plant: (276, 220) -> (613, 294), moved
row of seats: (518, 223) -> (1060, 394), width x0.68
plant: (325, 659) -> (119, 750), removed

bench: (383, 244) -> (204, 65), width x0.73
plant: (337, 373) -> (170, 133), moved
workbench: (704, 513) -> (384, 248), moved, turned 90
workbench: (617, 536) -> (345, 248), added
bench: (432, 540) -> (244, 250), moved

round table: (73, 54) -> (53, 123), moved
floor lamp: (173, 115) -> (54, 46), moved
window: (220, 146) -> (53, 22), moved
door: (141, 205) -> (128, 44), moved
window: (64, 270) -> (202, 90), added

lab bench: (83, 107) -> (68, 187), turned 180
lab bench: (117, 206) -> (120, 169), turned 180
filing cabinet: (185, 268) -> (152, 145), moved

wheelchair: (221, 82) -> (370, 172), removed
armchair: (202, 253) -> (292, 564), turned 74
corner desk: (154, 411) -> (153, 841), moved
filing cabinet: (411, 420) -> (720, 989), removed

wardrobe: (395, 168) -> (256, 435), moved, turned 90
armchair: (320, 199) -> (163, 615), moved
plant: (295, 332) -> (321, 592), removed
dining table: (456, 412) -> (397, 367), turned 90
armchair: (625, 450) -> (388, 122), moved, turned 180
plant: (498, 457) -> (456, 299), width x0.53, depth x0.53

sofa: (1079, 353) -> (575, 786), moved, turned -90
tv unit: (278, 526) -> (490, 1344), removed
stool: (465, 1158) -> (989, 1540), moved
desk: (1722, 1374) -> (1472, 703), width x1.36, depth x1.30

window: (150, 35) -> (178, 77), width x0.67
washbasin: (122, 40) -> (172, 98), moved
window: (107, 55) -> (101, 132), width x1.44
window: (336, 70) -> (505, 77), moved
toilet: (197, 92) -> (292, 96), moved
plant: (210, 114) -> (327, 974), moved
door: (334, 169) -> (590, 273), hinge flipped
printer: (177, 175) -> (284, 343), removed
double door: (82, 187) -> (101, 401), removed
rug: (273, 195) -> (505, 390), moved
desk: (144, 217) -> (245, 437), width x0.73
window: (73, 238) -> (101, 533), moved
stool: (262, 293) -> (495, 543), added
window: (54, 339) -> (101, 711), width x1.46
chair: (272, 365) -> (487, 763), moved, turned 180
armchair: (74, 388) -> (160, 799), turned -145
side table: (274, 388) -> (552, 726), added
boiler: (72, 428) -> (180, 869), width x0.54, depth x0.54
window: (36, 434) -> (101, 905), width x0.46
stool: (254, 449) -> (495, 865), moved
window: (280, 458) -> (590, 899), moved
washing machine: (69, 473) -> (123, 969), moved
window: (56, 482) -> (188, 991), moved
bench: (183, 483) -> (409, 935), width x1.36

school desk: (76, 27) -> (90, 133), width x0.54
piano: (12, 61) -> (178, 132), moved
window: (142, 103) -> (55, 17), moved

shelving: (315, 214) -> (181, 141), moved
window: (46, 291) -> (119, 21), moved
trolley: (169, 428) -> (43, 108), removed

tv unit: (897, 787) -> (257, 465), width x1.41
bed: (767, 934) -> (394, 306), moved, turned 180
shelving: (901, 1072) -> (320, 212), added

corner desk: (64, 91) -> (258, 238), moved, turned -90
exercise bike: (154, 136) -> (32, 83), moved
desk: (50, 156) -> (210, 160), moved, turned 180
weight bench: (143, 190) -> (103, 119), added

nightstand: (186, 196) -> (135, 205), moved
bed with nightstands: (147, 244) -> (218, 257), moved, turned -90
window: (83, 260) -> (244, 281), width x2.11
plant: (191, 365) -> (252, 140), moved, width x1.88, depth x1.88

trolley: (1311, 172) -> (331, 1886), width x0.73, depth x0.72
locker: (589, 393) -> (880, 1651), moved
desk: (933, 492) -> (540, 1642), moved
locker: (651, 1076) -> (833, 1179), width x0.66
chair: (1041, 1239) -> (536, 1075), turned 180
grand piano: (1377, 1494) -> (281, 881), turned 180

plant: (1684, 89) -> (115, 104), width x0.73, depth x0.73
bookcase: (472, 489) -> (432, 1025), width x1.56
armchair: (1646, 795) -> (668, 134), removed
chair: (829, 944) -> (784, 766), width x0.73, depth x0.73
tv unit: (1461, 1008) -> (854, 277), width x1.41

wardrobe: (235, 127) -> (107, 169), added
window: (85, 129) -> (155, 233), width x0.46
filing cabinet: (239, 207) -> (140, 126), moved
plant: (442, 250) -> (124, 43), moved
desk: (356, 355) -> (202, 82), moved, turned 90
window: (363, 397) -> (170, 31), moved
::::::::::
→ INSTRUCTIONS TO FOLLOW:
Transcribe the records above exactly, beginning at the line that contains "bench: (383, 244) -> (204, 65), width x0.73" and ending with the line that contains "floor lamp: (173, 115) -> (54, 46), moved", both included, and nothing else.

→ SOLUTION TO THIS EXERCISE:
bench: (383, 244) -> (204, 65), width x0.73
plant: (337, 373) -> (170, 133), moved
workbench: (704, 513) -> (384, 248), moved, turned 90
workbench: (617, 536) -> (345, 248), added
bench: (432, 540) -> (244, 250), moved

round table: (73, 54) -> (53, 123), moved
floor lamp: (173, 115) -> (54, 46), moved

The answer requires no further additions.